*PROBLEM REQUIREMENTS*.
Go through the data below. Pull out every line that has the word "turquoise".

*Object state comparisons*.
═══

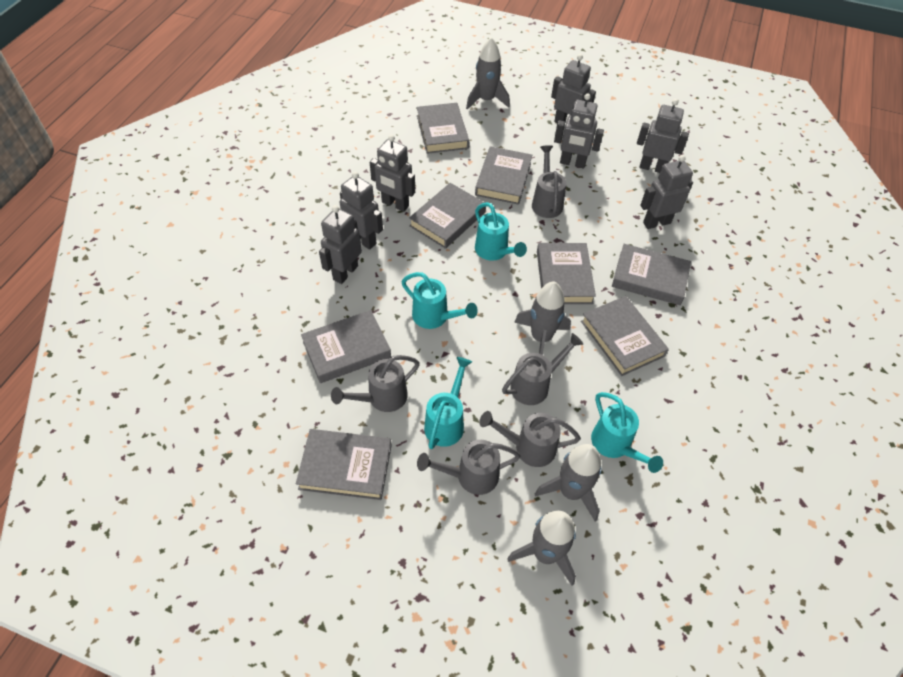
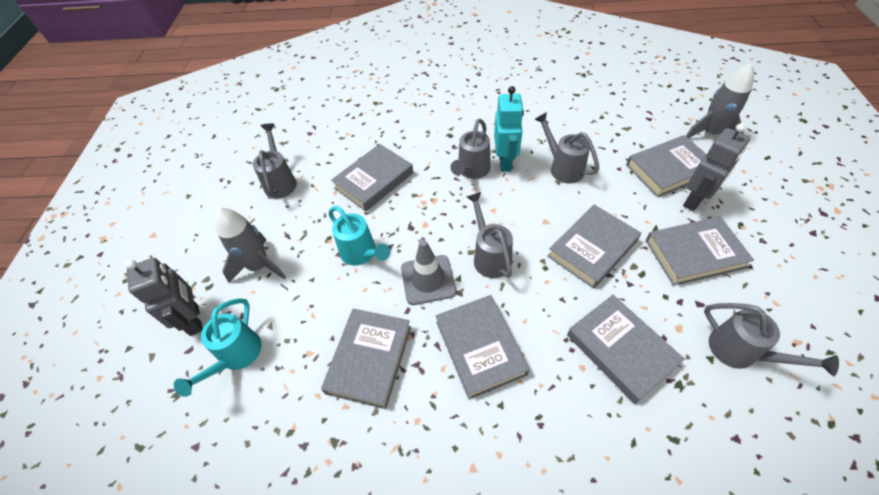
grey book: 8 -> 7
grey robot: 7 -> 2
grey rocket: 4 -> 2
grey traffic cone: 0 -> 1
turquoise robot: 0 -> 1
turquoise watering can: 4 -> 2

═══

*RESULT FOR THIS TASK*.
turquoise robot: 0 -> 1
turquoise watering can: 4 -> 2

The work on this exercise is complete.